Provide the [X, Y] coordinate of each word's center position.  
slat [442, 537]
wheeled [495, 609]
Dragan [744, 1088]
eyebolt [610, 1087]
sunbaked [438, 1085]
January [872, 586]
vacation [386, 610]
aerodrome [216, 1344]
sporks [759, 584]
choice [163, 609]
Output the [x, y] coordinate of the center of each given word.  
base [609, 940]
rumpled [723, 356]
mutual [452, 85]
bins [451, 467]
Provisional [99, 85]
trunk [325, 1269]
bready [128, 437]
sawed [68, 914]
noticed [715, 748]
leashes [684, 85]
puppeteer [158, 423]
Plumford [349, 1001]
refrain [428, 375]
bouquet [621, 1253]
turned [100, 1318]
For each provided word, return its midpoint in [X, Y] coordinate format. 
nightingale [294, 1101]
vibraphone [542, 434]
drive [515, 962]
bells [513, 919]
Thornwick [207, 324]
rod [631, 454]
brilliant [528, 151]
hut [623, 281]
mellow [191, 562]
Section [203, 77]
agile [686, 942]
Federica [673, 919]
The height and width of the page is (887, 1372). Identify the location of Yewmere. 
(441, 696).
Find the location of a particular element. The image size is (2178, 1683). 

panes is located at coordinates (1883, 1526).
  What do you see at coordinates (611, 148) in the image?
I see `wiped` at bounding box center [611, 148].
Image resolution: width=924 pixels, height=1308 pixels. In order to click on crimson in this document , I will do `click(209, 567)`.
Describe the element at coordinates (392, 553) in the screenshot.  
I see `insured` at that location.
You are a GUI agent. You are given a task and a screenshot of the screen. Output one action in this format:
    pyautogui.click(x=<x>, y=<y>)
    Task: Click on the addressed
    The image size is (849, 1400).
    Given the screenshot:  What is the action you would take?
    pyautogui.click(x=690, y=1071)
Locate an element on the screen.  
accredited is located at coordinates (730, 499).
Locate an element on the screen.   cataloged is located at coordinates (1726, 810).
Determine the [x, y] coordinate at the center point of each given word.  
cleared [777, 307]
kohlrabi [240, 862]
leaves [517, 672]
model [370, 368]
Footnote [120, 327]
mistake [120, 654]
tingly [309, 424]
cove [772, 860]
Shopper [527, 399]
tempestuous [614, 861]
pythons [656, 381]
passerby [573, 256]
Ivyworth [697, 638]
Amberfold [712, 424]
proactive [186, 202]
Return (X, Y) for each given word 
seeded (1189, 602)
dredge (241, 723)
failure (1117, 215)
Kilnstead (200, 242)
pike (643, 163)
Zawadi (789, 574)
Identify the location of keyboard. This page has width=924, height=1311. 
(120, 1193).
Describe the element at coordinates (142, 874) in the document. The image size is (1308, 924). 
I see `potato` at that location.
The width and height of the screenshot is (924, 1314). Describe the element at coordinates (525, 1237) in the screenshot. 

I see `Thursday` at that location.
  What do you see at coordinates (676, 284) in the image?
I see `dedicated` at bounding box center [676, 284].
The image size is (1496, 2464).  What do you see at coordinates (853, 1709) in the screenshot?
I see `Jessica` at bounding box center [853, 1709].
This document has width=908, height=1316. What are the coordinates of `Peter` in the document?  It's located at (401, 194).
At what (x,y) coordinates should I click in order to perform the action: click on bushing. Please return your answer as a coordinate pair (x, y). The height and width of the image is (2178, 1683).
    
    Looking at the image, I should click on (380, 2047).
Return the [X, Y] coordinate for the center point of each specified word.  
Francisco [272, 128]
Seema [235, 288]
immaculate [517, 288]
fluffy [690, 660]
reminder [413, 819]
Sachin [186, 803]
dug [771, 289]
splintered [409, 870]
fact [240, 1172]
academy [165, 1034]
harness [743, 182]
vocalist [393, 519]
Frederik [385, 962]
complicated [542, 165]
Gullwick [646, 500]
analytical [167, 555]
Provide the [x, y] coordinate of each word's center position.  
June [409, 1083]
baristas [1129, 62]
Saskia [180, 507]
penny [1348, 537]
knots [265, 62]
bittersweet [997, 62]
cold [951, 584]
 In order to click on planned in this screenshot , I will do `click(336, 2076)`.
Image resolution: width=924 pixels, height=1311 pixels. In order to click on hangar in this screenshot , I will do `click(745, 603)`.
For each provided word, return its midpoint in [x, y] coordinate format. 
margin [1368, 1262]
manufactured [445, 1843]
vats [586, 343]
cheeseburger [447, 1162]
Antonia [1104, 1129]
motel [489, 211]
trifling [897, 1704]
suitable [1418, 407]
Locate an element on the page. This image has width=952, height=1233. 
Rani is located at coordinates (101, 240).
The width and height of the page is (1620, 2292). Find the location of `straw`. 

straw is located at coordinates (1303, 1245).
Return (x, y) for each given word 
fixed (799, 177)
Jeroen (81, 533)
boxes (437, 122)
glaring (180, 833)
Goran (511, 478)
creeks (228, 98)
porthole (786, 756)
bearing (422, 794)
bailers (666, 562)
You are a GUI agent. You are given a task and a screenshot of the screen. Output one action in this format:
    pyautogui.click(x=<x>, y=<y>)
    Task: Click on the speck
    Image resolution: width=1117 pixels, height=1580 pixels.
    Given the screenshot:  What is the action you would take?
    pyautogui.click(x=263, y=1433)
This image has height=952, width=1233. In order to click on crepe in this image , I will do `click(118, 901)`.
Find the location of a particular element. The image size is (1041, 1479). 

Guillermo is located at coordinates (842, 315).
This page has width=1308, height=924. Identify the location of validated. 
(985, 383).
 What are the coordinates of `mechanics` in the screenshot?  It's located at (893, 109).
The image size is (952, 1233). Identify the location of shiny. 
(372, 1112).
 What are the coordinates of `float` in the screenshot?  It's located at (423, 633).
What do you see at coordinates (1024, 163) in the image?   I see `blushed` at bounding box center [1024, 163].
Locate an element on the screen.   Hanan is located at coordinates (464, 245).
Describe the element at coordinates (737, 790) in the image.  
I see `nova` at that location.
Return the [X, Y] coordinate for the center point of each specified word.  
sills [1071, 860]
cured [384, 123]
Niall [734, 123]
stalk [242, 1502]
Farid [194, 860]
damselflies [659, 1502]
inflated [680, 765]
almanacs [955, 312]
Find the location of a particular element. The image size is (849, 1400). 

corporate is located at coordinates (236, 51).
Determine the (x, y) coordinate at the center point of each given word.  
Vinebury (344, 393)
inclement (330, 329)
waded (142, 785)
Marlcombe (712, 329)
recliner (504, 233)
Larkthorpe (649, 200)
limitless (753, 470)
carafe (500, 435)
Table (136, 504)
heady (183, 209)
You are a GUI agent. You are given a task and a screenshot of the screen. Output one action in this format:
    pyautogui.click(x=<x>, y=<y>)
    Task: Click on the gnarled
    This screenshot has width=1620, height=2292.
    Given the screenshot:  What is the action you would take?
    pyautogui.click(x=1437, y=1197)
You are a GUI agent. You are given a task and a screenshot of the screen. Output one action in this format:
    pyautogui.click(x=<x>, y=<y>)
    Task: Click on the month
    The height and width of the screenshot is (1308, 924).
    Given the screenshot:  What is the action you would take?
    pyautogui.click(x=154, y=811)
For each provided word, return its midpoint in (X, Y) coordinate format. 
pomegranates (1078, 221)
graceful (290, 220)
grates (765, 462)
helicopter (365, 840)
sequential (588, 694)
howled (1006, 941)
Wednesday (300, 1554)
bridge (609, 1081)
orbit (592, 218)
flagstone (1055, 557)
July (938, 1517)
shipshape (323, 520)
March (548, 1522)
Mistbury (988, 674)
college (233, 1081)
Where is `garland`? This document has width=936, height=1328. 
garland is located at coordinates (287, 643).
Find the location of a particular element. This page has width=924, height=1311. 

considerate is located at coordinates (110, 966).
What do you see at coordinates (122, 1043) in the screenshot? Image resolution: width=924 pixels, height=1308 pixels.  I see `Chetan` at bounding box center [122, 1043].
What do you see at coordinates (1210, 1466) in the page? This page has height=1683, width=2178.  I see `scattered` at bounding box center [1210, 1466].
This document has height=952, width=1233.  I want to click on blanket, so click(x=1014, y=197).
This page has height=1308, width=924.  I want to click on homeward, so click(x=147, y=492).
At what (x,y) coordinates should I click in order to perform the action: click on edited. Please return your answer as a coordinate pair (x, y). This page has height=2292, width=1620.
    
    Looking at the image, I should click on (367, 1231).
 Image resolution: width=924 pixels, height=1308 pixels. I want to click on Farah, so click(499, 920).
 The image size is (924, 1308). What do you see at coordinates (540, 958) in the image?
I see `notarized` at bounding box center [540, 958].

What you will do =
Revise the part of the records that opens with the line containing "academy [165, 1034]" and closes with the line containing "(372, 1112).", replacing "location" with "position" throughout and leaving all else unchanged. Return only those lines.

Final result =
academy [165, 1034]
harness [743, 182]
vocalist [393, 519]
Frederik [385, 962]
complicated [542, 165]
Gullwick [646, 500]
analytical [167, 555]
Provide the [x, y] coordinate of each word's center position.  
June [409, 1083]
baristas [1129, 62]
Saskia [180, 507]
penny [1348, 537]
knots [265, 62]
bittersweet [997, 62]
cold [951, 584]
 In order to click on planned in this screenshot , I will do `click(336, 2076)`.
Image resolution: width=924 pixels, height=1311 pixels. In order to click on hangar in this screenshot , I will do `click(745, 603)`.
For each provided word, return its midpoint in [x, y] coordinate format. 
margin [1368, 1262]
manufactured [445, 1843]
vats [586, 343]
cheeseburger [447, 1162]
Antonia [1104, 1129]
motel [489, 211]
trifling [897, 1704]
suitable [1418, 407]
Locate an element on the page. This image has width=952, height=1233. 
Rani is located at coordinates (101, 240).
The width and height of the page is (1620, 2292). Find the position of `straw`. 

straw is located at coordinates (1303, 1245).
Return (x, y) for each given word 
fixed (799, 177)
Jeroen (81, 533)
boxes (437, 122)
glaring (180, 833)
Goran (511, 478)
creeks (228, 98)
porthole (786, 756)
bearing (422, 794)
bailers (666, 562)
You are a GUI agent. You are given a task and a screenshot of the screen. Output one action in this format:
    pyautogui.click(x=<x>, y=<y>)
    Task: Click on the speck
    Image resolution: width=1117 pixels, height=1580 pixels.
    Given the screenshot:  What is the action you would take?
    pyautogui.click(x=263, y=1433)
This image has height=952, width=1233. In order to click on crepe in this image , I will do `click(118, 901)`.
Find the position of a particular element. The image size is (1041, 1479). 

Guillermo is located at coordinates (842, 315).
This page has width=1308, height=924. Identify the position of validated. 
(985, 383).
 What are the coordinates of `mechanics` in the screenshot?  It's located at (893, 109).
The image size is (952, 1233). Identify the position of shiny. 
(372, 1112).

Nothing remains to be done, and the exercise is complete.